== SUPPLIED ENTRIES ==
====================
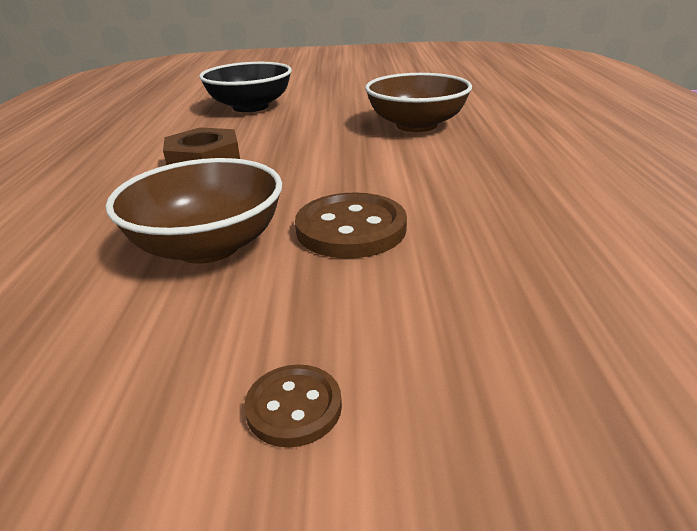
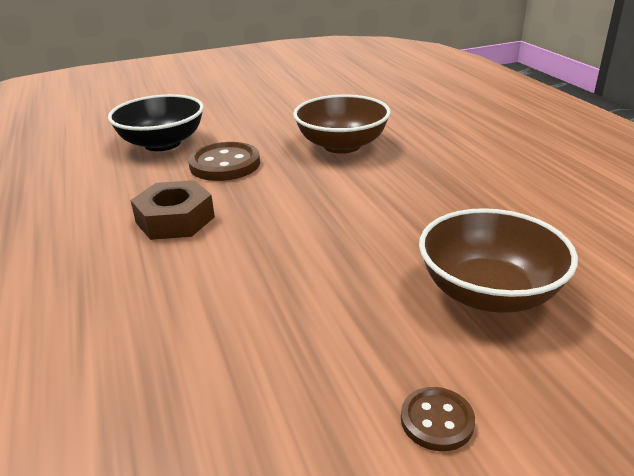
camera: 20 degrees left, 0 degrees up
(208, 246) = (255, 305): brown bowl -> brown bowl (489, 292)
(351, 229) = (365, 263): brown button -> brown button (225, 164)

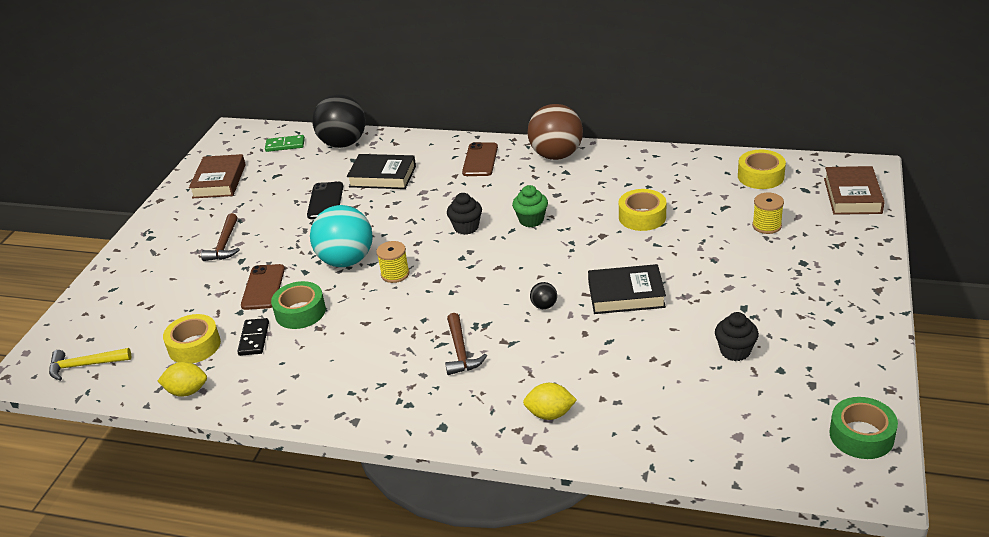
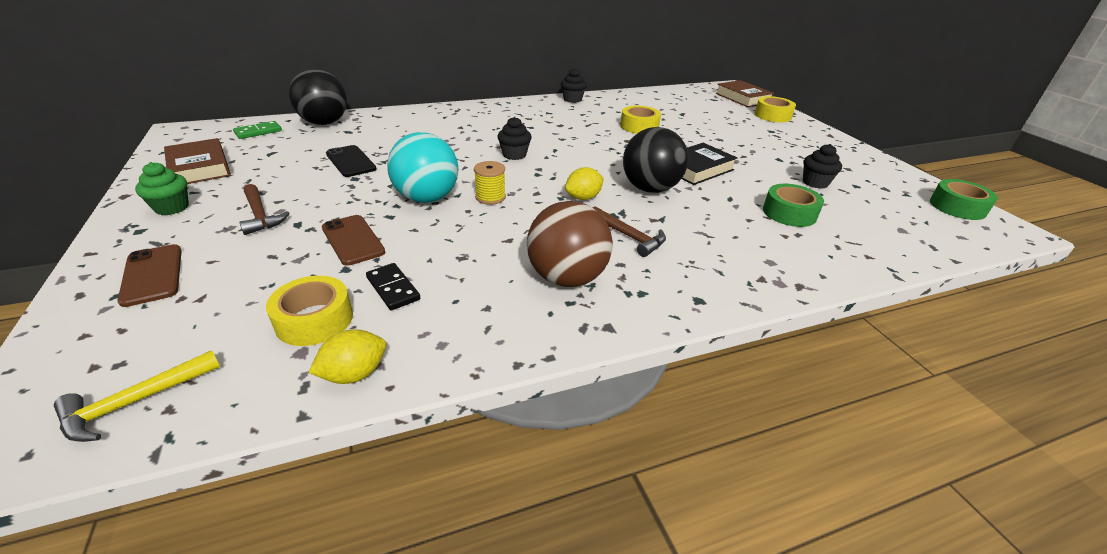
camera: 40 degrees left, 0 degrees up
(300, 312) = (424, 250): green tape -> green tape (789, 213)
(382, 176) = (392, 137): black book -> none
(480, 160) = (470, 115): brown phone -> brown phone (152, 275)
(531, 220) = (562, 141): green cupcake -> green cupcake (172, 208)
(544, 306) = (650, 189): black ball -> black ball, size x2.44
(550, 414) = (767, 258): yellow lemon -> yellow lemon (583, 198)
(556, 155) = (528, 105): brown ball -> brown ball (567, 278)
(617, 155) = (572, 99): none -> black cupcake
(760, 176) = (679, 97): yellow tape -> yellow tape (772, 115)
(766, 226) = (721, 118): yellow spool -> none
====================
== WHAT YOU SHOULD DO ==
Reproduce word for word, with pictures dropped, only the part of the material above that opens with the line containing "(351, 229) = (365, 263): brown" and closes with the line containing "(480, 160) = (470, 115): brown".

== SOLUTION TO THIS EXERCISE ==
(351, 229) = (365, 263): brown button -> brown button (225, 164)

camera: 40 degrees left, 0 degrees up
(300, 312) = (424, 250): green tape -> green tape (789, 213)
(382, 176) = (392, 137): black book -> none
(480, 160) = (470, 115): brown phone -> brown phone (152, 275)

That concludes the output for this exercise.